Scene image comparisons
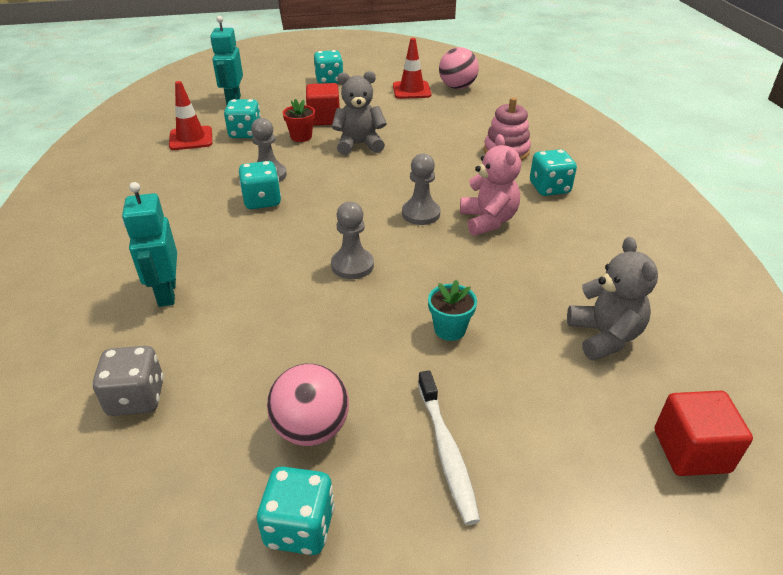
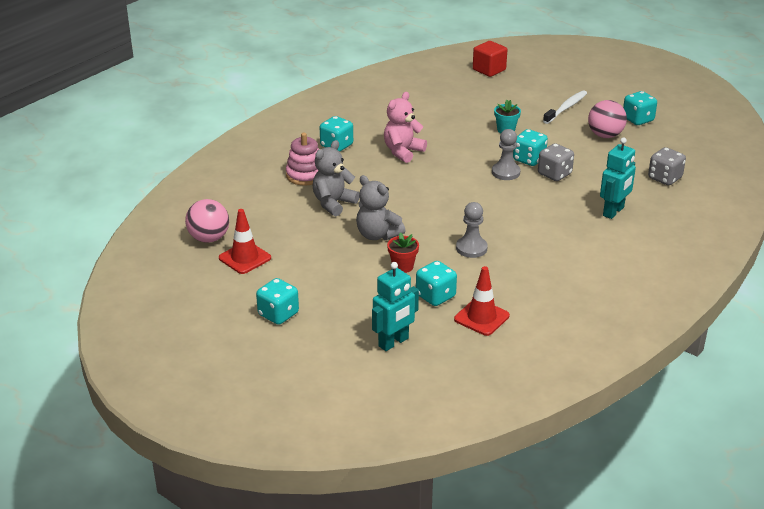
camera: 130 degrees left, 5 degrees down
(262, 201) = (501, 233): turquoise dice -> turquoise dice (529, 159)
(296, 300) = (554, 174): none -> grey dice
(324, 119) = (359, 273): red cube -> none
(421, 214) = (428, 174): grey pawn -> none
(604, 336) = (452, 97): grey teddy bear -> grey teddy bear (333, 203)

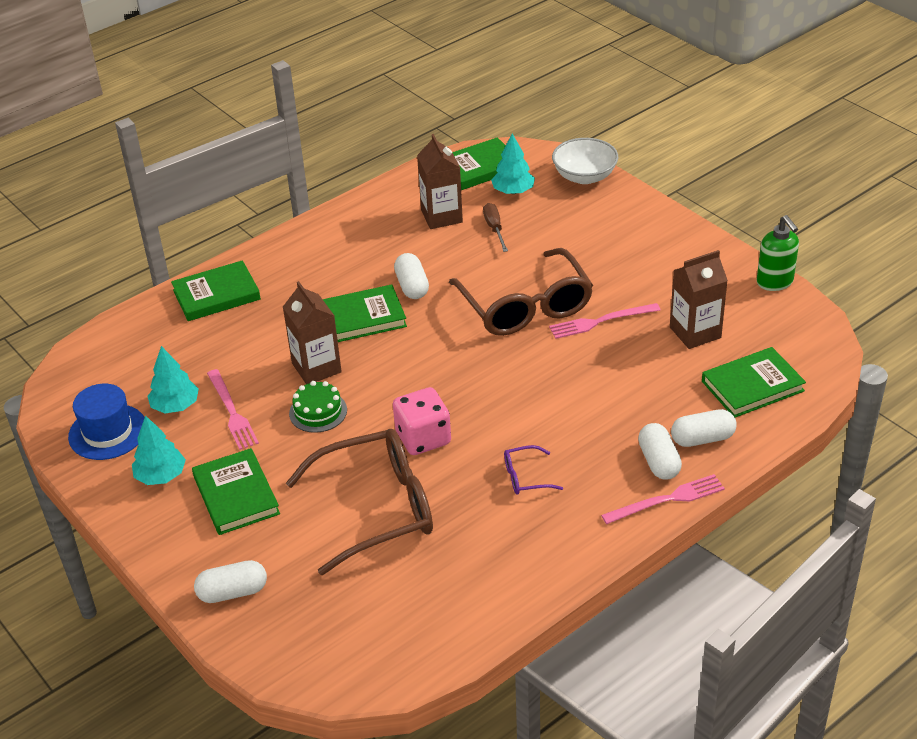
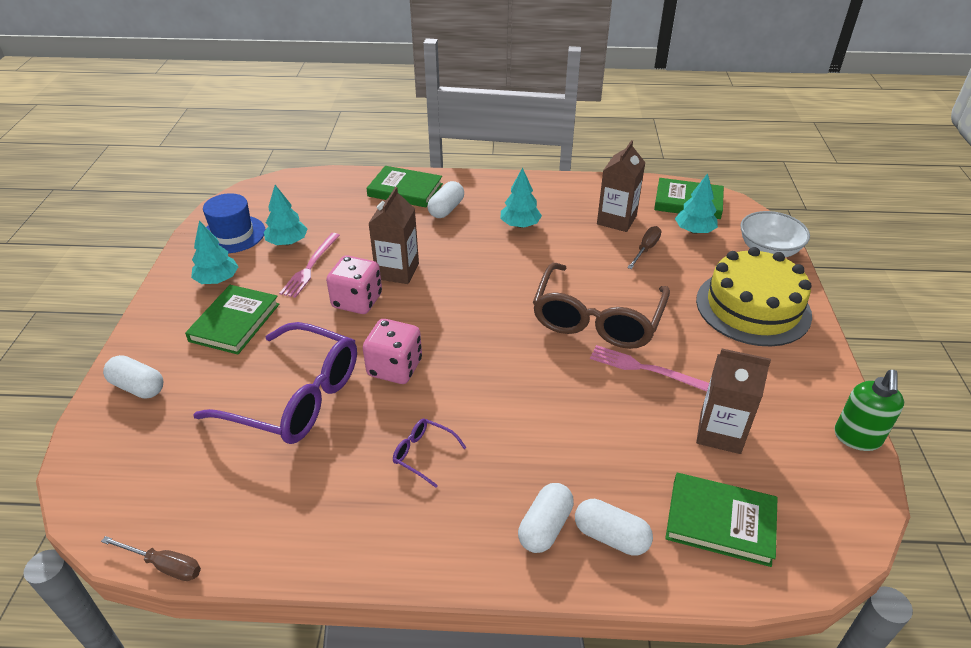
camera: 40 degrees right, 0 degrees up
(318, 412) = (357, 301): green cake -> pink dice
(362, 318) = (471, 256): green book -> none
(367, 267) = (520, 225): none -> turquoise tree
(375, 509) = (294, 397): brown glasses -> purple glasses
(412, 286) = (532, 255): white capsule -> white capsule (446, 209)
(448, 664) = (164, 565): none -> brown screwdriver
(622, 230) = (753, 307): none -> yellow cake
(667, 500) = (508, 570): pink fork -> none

---

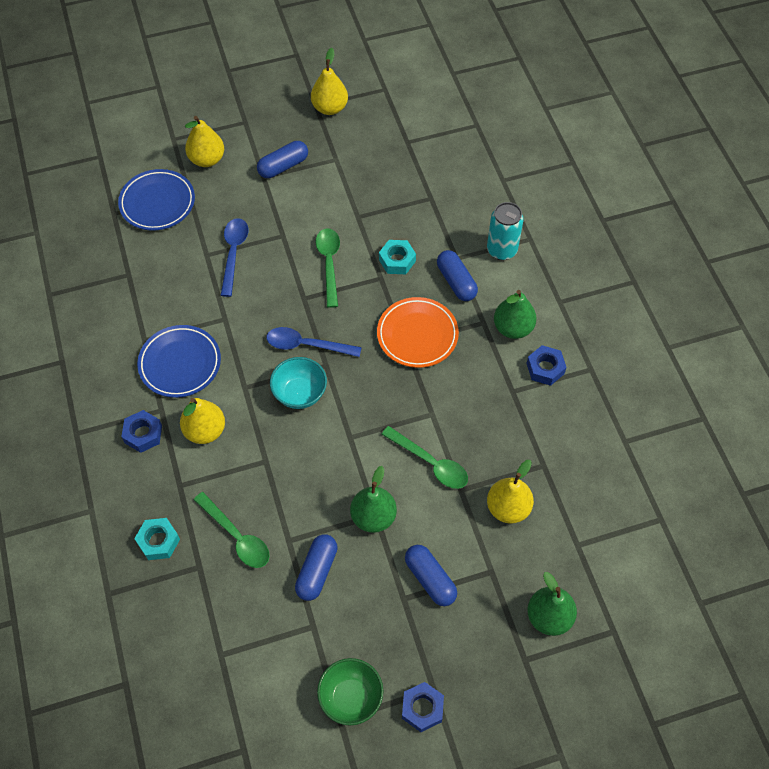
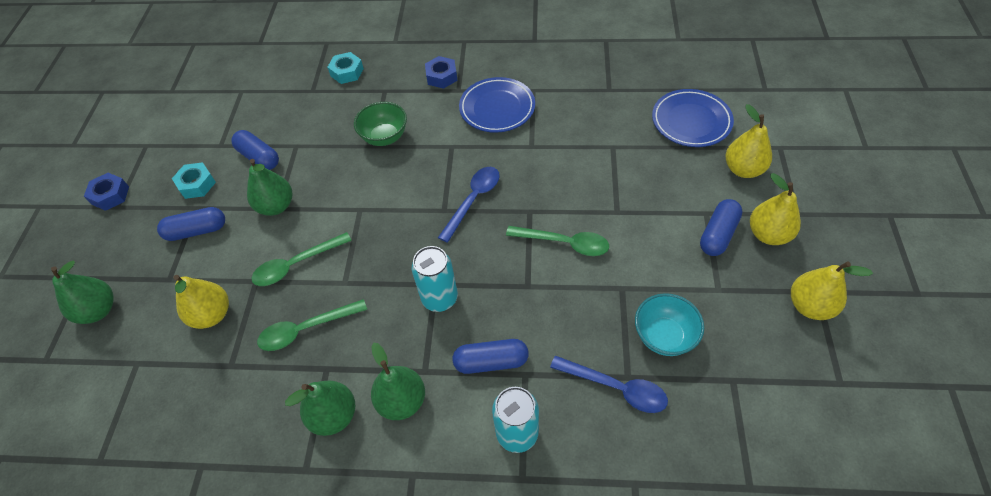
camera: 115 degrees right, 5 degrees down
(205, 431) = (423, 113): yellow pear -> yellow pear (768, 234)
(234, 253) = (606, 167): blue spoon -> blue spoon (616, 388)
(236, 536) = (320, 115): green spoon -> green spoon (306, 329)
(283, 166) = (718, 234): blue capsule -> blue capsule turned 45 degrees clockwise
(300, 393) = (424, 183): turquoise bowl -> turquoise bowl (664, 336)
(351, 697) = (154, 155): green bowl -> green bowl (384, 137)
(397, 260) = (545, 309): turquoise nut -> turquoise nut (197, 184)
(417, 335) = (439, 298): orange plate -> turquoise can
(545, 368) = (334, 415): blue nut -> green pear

• [What the task asks]
All lines in the data above from the one with "(318, 412) = (357, 301): green" through the one with "(667, 500) = (508, 570): pink fork -> none" must be repeated exactly, and no others.

• [Reply]
(318, 412) = (357, 301): green cake -> pink dice
(362, 318) = (471, 256): green book -> none
(367, 267) = (520, 225): none -> turquoise tree
(375, 509) = (294, 397): brown glasses -> purple glasses
(412, 286) = (532, 255): white capsule -> white capsule (446, 209)
(448, 664) = (164, 565): none -> brown screwdriver
(622, 230) = (753, 307): none -> yellow cake
(667, 500) = (508, 570): pink fork -> none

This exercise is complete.